◆ Records to use:
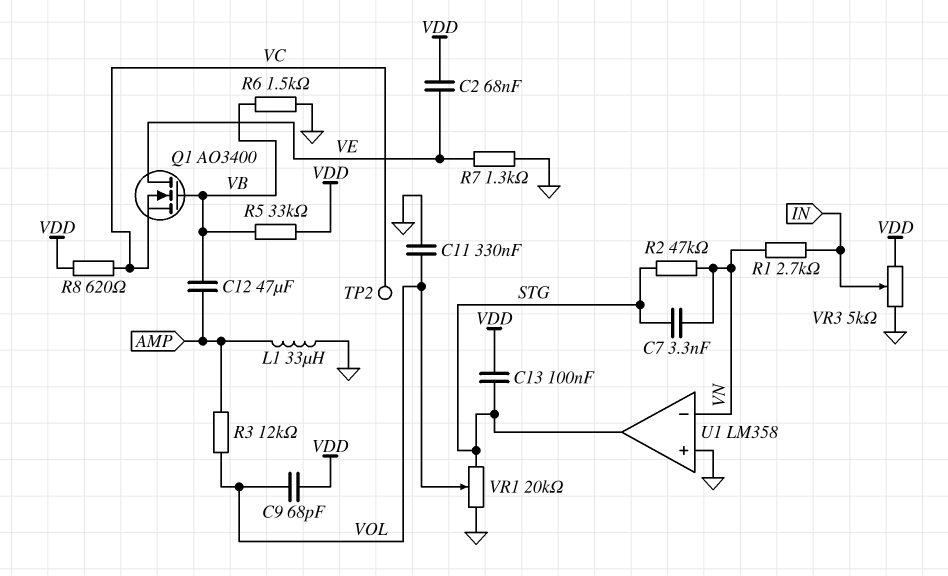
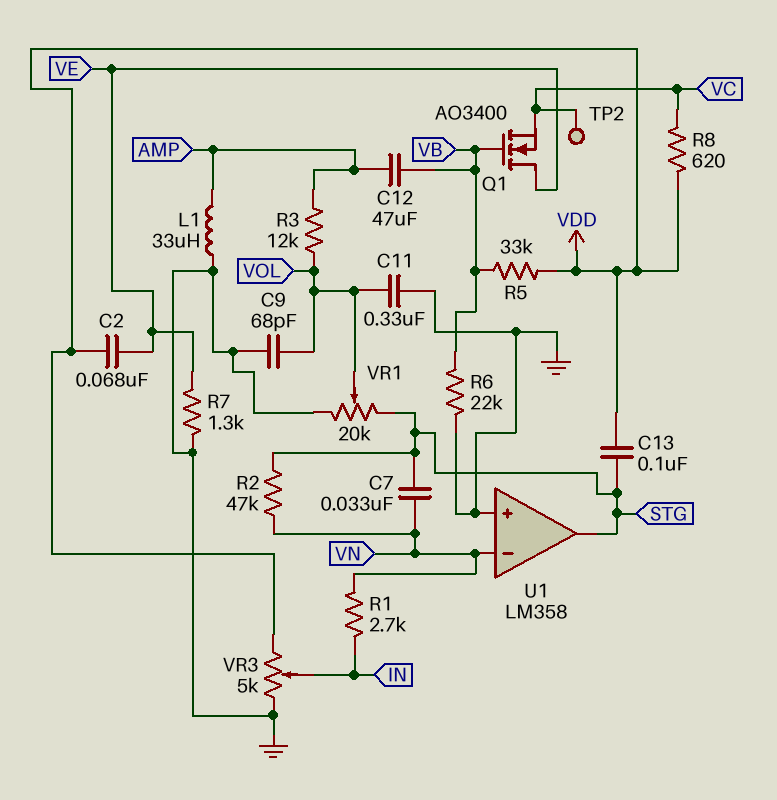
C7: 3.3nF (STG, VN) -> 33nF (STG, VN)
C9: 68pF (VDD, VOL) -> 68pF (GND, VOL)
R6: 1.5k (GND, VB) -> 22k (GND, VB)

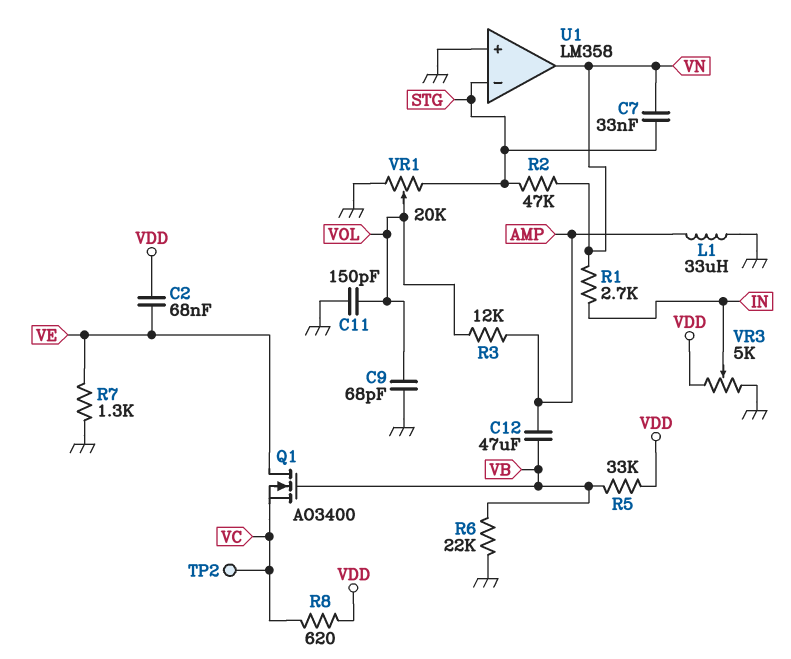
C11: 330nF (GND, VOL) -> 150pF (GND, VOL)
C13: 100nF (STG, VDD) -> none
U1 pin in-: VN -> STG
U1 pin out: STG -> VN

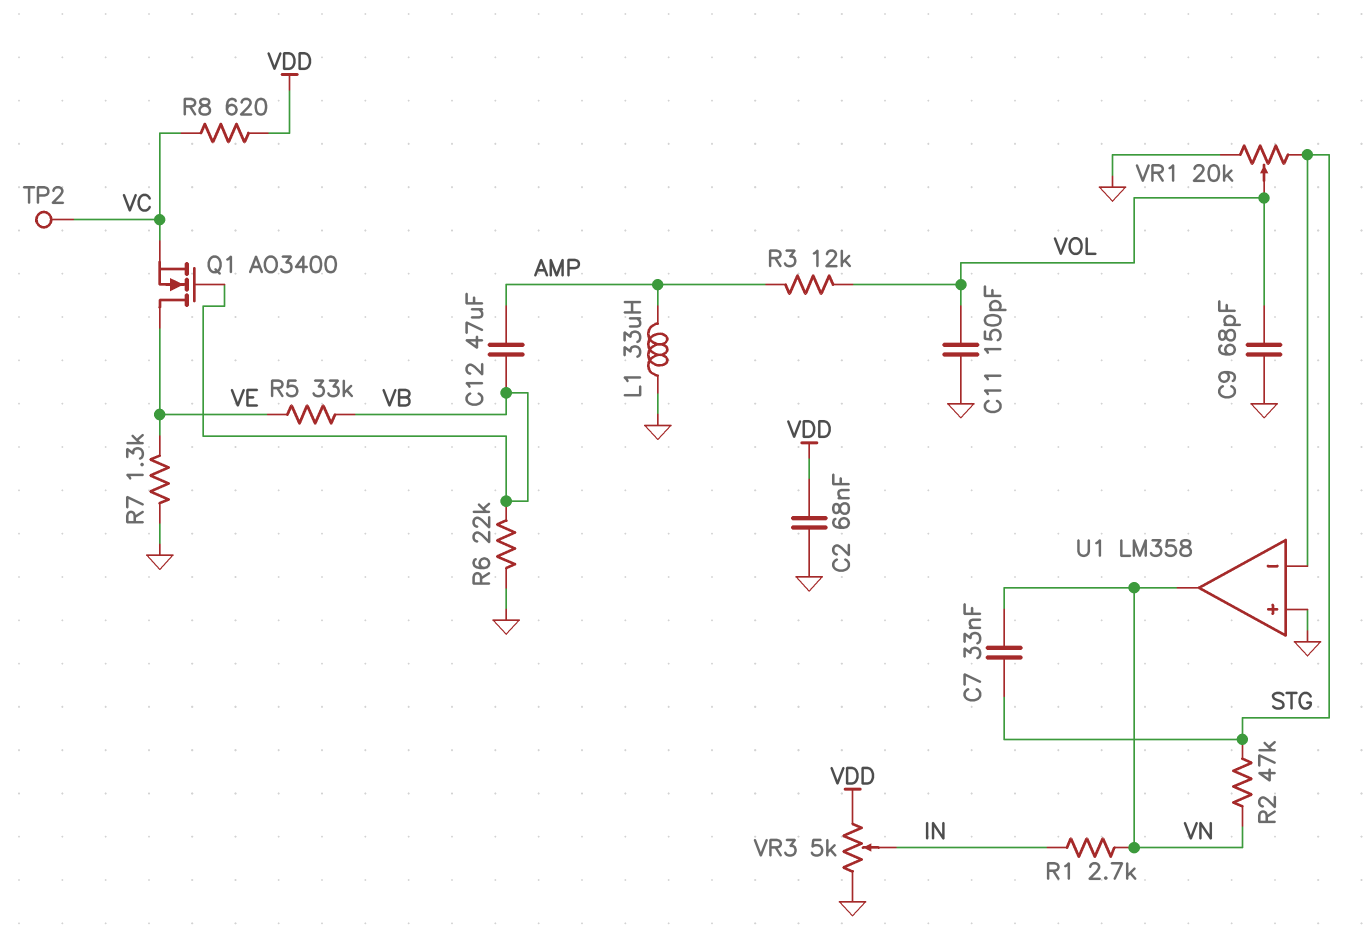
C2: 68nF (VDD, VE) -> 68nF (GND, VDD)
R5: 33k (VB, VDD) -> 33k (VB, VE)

◆ Task requirements: Once the images are dropped, set down the remaining material word for word.

◆ Task result:
C7: 3.3nF (STG, VN) -> 33nF (STG, VN)
C9: 68pF (VDD, VOL) -> 68pF (GND, VOL)
R6: 1.5k (GND, VB) -> 22k (GND, VB)

C11: 330nF (GND, VOL) -> 150pF (GND, VOL)
C13: 100nF (STG, VDD) -> none
U1 pin in-: VN -> STG
U1 pin out: STG -> VN

C2: 68nF (VDD, VE) -> 68nF (GND, VDD)
R5: 33k (VB, VDD) -> 33k (VB, VE)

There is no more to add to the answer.